(Exercise brief): Pictures stay out of the copy. Transcribe exactly, and only, the line with "R205: 1.8k (LED_A, W15) -> 100 (LED_A, W15)" through the last line of the entries below.

(Dataset excerpts):
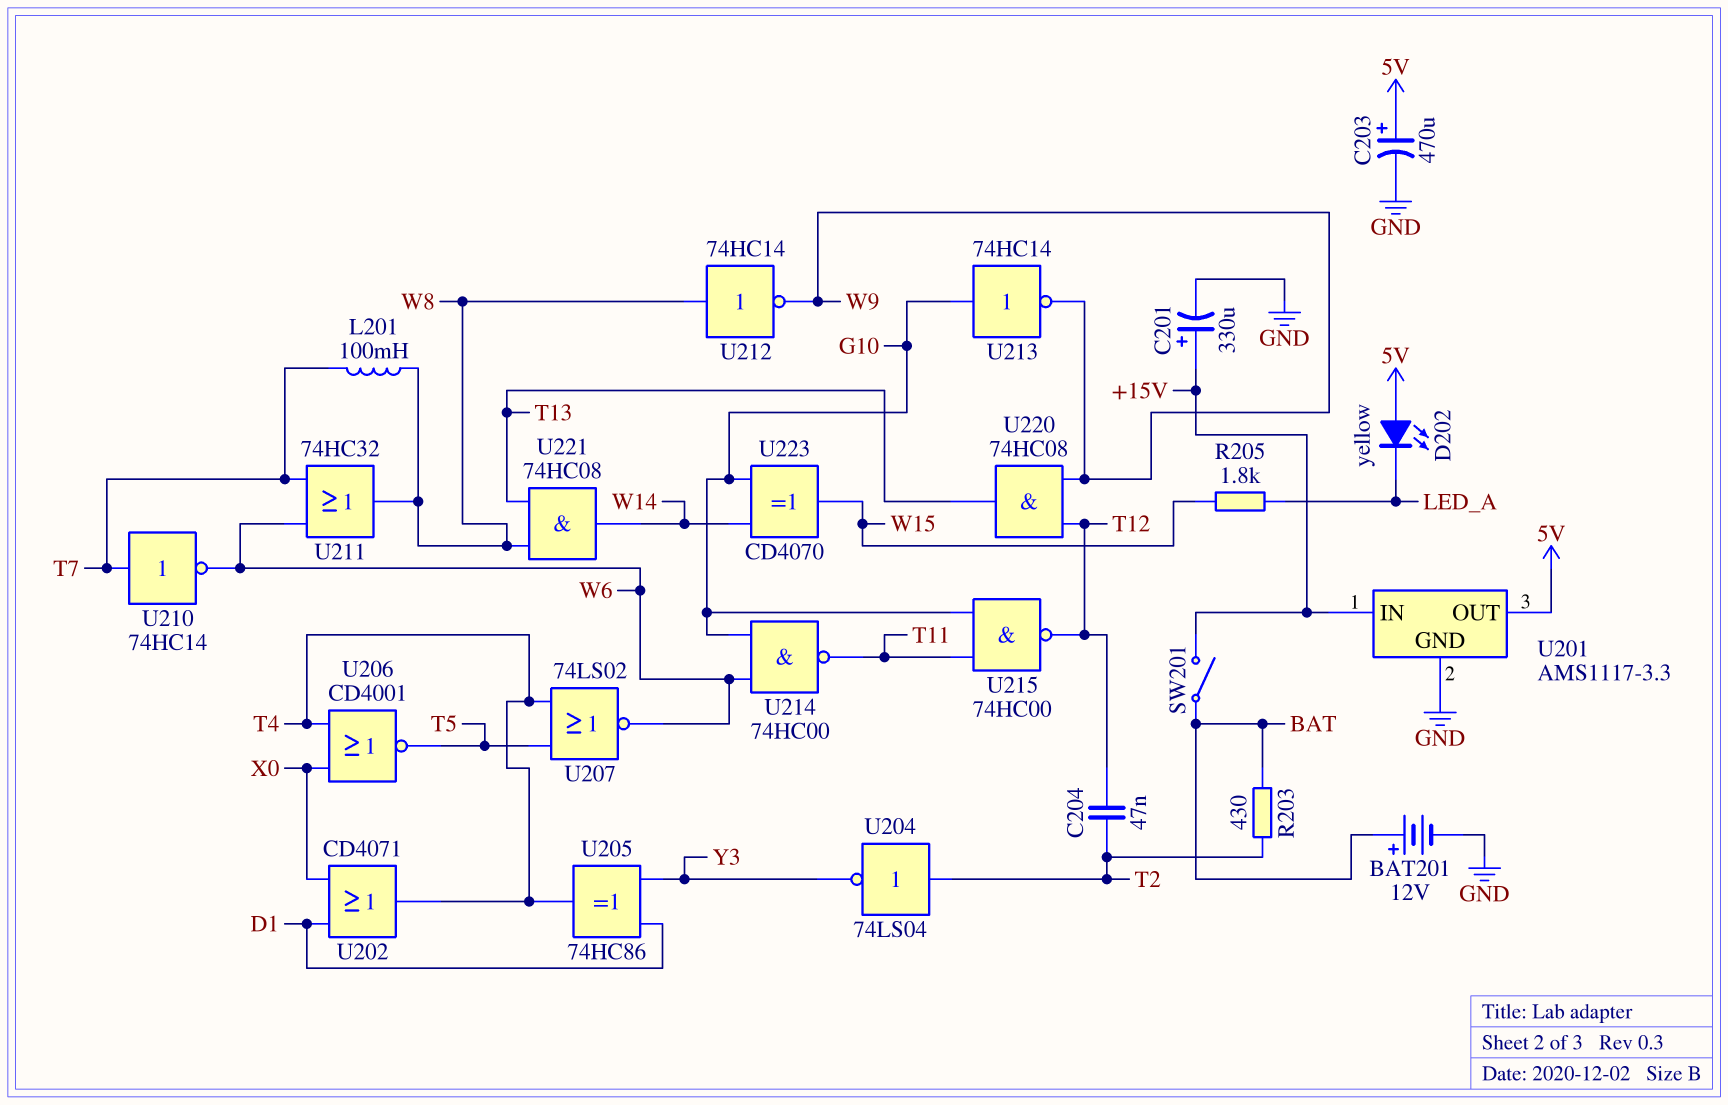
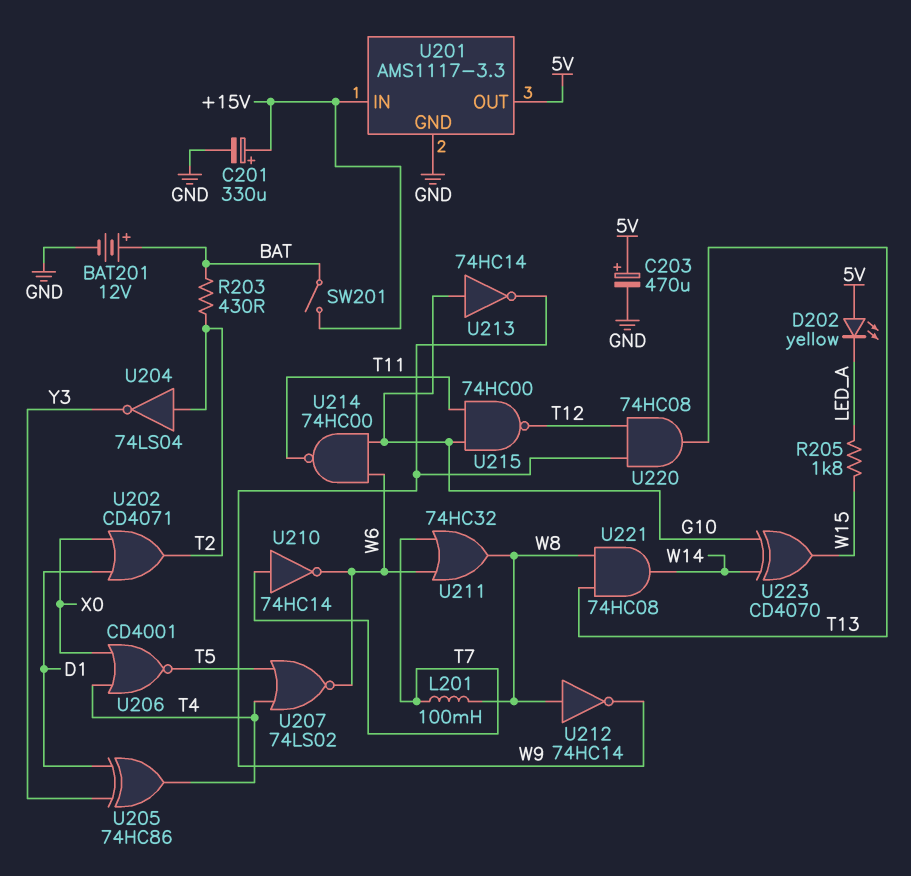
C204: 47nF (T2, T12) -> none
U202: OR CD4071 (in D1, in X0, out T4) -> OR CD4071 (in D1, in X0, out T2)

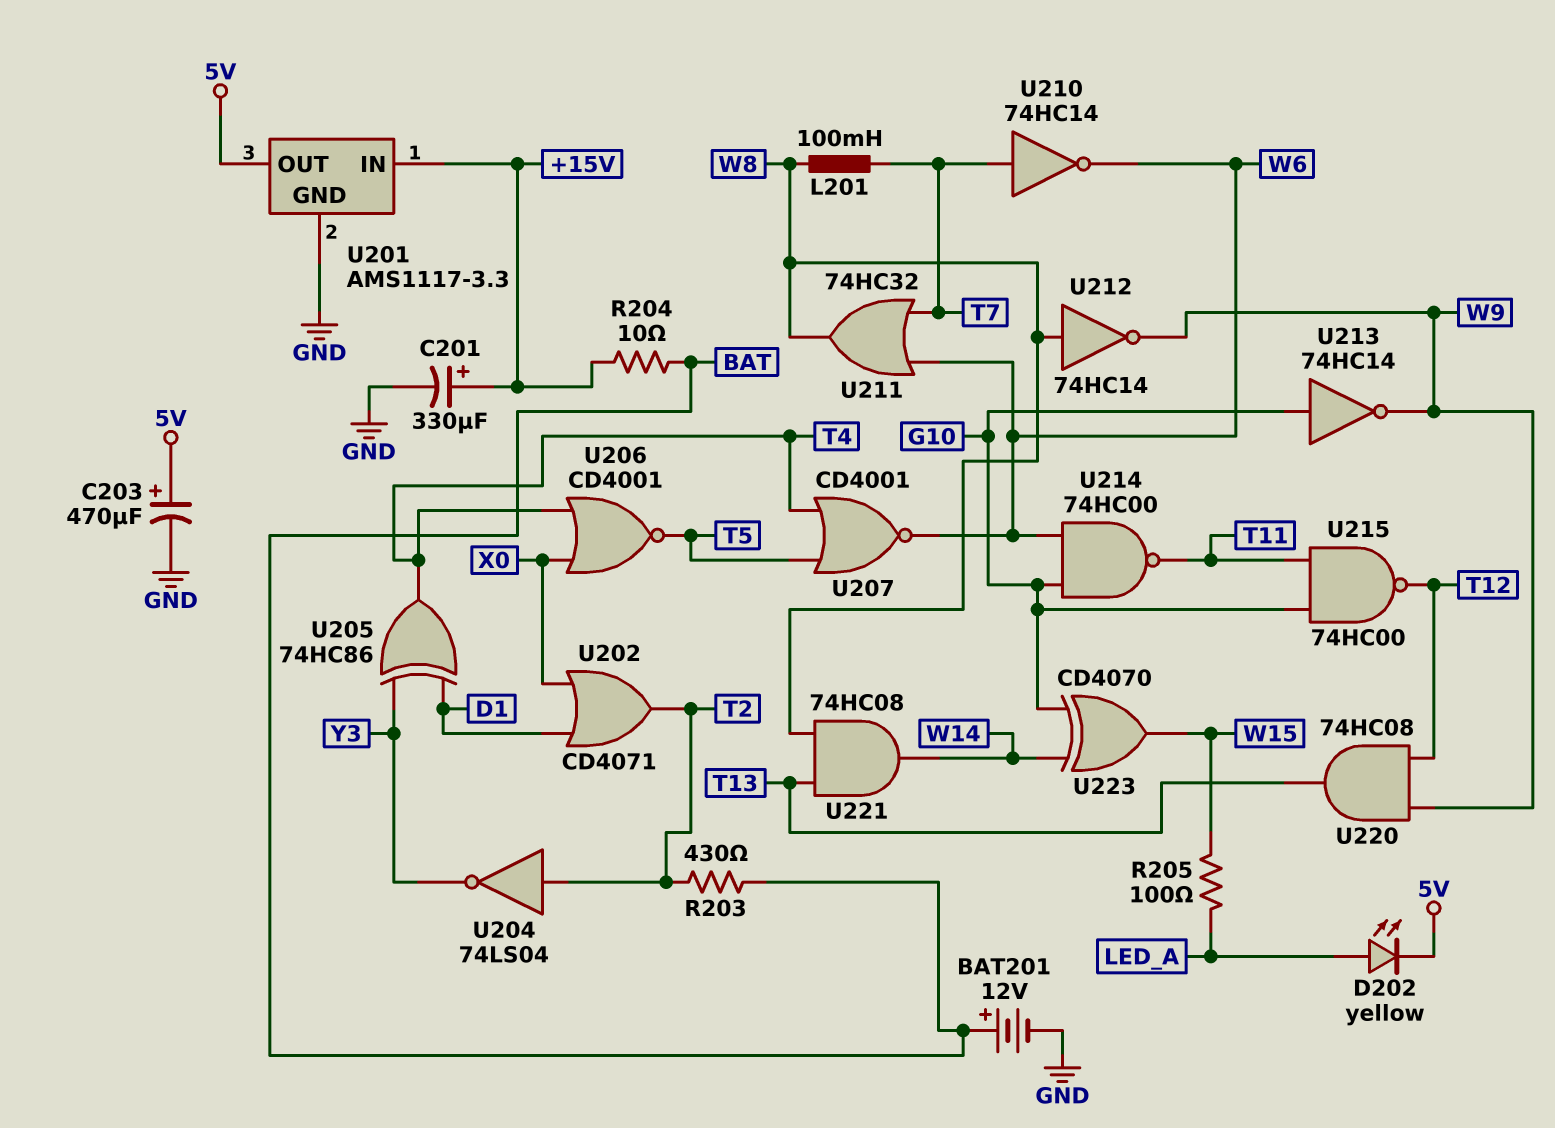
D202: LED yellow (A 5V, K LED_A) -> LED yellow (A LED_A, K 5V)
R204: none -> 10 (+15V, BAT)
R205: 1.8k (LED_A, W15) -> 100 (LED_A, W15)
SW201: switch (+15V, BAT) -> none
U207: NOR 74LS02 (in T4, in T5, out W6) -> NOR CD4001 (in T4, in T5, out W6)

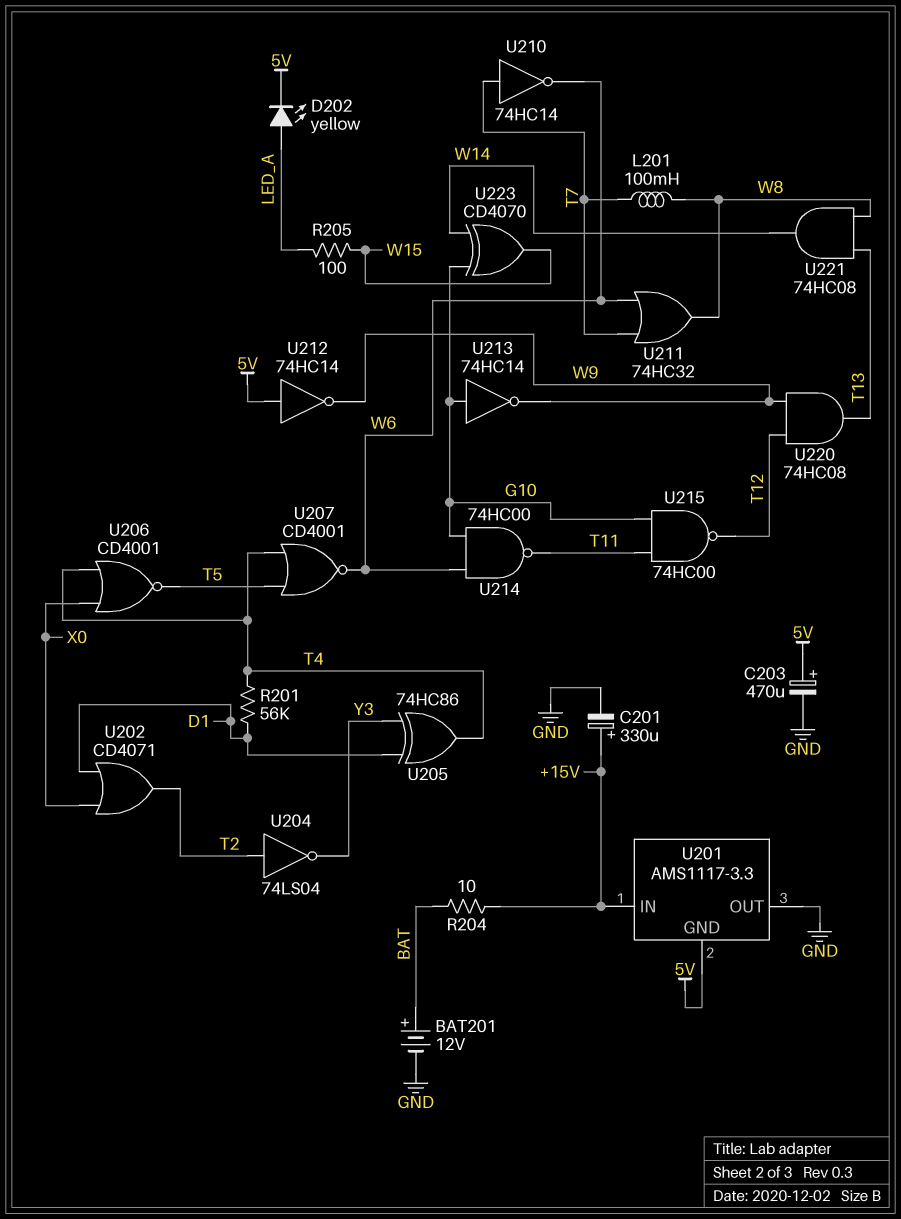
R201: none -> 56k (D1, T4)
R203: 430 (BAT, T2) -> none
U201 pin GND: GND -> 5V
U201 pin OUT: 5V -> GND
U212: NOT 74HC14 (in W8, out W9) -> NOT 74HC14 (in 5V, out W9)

(Exercise output):
R205: 1.8k (LED_A, W15) -> 100 (LED_A, W15)
SW201: switch (+15V, BAT) -> none
U207: NOR 74LS02 (in T4, in T5, out W6) -> NOR CD4001 (in T4, in T5, out W6)

R201: none -> 56k (D1, T4)
R203: 430 (BAT, T2) -> none
U201 pin GND: GND -> 5V
U201 pin OUT: 5V -> GND
U212: NOT 74HC14 (in W8, out W9) -> NOT 74HC14 (in 5V, out W9)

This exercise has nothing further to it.